[Dataset excerpts]
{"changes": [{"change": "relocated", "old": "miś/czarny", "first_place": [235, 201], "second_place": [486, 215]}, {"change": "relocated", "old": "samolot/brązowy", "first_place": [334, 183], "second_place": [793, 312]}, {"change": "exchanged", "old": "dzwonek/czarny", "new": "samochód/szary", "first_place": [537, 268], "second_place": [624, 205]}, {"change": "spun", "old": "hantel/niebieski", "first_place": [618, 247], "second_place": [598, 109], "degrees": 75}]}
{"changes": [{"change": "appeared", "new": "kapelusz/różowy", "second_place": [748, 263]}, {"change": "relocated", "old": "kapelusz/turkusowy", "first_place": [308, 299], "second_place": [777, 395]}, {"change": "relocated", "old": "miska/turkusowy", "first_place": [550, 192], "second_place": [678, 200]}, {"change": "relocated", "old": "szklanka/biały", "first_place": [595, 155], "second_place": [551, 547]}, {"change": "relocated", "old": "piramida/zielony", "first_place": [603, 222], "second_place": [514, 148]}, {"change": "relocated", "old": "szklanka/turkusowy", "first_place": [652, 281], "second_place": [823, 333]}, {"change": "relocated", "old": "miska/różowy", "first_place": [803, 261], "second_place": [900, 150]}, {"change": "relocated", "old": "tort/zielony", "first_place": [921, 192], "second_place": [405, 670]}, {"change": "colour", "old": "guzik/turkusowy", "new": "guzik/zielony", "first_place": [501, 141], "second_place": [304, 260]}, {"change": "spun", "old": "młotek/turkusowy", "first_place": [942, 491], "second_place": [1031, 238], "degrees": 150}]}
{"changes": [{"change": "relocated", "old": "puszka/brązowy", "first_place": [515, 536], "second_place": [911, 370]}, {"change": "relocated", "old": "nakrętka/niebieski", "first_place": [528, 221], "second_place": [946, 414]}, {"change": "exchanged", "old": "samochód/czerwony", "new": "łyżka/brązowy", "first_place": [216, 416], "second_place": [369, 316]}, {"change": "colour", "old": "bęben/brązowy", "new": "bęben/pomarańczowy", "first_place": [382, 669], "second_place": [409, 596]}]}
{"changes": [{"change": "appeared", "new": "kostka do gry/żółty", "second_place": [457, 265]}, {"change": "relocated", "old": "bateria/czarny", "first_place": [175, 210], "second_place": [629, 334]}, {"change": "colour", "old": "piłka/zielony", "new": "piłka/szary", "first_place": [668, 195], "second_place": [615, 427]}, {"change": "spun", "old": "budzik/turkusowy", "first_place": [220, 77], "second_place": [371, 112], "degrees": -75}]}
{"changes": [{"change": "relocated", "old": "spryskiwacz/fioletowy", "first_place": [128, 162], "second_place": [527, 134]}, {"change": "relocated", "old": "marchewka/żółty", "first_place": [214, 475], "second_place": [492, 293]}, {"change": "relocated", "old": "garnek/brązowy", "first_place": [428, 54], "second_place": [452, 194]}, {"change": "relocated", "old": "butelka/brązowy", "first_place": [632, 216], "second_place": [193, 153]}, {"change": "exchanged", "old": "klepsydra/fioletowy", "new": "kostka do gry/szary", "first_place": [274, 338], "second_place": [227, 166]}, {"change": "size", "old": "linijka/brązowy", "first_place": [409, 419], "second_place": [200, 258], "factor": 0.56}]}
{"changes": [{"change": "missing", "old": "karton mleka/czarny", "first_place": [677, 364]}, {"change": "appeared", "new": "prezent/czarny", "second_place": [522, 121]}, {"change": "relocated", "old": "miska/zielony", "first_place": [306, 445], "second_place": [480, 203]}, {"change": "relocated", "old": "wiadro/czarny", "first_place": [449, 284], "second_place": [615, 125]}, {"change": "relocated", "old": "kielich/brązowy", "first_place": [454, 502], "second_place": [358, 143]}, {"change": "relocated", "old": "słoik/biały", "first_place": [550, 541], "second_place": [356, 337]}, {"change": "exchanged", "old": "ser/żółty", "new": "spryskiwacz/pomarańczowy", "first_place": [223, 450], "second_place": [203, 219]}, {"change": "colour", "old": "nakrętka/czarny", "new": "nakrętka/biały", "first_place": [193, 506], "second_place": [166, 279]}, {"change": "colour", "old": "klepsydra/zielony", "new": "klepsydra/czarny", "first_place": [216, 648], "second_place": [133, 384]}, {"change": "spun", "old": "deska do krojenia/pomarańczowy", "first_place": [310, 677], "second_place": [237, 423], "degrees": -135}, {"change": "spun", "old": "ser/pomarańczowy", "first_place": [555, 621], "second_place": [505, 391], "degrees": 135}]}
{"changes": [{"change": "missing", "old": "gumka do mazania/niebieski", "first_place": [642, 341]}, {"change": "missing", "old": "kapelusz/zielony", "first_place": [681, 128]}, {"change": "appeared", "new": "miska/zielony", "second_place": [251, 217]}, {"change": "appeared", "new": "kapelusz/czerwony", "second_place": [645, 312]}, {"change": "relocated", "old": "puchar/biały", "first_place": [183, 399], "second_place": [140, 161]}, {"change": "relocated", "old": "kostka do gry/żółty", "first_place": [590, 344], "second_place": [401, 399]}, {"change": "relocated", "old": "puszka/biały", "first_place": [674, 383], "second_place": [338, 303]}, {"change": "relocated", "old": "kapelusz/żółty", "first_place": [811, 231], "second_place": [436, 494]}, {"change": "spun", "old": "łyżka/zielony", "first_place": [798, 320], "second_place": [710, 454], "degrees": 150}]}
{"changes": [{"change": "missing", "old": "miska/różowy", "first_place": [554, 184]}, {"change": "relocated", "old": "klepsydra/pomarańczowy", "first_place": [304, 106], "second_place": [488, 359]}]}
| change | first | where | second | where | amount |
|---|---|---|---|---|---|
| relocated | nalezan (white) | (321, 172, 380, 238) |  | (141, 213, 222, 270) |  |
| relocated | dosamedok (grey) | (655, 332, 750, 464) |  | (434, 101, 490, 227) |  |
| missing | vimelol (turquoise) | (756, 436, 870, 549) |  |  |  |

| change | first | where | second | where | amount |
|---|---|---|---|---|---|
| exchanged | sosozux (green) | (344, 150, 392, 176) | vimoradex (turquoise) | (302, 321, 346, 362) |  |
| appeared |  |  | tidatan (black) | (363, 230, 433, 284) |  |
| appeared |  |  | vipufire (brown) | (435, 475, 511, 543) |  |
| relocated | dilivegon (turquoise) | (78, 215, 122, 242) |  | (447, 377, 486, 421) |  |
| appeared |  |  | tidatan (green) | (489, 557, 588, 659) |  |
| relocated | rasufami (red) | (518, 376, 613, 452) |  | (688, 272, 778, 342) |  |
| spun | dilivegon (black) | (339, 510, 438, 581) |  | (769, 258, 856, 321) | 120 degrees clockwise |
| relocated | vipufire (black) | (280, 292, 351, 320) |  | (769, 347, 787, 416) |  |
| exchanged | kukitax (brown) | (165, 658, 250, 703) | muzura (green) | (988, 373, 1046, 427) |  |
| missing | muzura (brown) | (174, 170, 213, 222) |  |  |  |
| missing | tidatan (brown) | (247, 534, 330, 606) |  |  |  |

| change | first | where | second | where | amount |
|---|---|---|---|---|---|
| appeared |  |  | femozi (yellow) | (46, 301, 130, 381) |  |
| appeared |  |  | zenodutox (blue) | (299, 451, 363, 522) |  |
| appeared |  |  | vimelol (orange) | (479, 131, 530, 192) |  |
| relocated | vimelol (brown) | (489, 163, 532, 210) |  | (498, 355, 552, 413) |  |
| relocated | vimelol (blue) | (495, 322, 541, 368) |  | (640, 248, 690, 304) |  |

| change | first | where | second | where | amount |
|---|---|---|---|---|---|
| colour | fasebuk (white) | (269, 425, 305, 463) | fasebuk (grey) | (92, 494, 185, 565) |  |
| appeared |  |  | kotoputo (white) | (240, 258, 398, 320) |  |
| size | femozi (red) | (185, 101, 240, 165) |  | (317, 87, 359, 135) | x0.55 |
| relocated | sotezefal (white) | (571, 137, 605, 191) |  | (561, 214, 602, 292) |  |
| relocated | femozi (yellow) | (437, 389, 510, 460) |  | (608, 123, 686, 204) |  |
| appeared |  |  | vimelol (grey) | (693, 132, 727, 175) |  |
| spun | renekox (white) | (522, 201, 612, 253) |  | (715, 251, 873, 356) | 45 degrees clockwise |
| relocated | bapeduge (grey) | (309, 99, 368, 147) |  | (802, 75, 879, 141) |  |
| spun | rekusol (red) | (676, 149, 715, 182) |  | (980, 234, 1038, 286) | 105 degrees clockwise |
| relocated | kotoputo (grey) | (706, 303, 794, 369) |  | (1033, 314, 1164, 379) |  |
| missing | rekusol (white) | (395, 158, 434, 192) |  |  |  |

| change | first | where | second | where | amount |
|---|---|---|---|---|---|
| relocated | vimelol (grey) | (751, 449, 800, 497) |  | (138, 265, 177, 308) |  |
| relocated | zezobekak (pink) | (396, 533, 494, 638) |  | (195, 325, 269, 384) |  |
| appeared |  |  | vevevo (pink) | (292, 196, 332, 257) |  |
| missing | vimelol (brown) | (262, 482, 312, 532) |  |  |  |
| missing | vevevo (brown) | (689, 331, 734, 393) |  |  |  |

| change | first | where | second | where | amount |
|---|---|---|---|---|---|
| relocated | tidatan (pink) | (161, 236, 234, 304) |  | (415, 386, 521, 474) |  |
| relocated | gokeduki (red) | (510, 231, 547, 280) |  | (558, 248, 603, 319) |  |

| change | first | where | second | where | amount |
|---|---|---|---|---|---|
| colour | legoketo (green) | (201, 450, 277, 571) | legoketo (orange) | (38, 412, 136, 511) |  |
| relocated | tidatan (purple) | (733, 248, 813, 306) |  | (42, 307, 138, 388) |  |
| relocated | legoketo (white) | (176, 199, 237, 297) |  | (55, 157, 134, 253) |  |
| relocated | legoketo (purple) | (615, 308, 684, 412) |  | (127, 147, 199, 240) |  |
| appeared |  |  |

Task description: For this task, write out exactly the lines of the entries above, starting at the line with "relocated | nalezan" and ending at the line with "relocated | dosamedok", both included, and no others.

Response for this exercise:
| relocated | nalezan (white) | (321, 172, 380, 238) |  | (141, 213, 222, 270) |  |
| relocated | dosamedok (grey) | (655, 332, 750, 464) |  | (434, 101, 490, 227) |  |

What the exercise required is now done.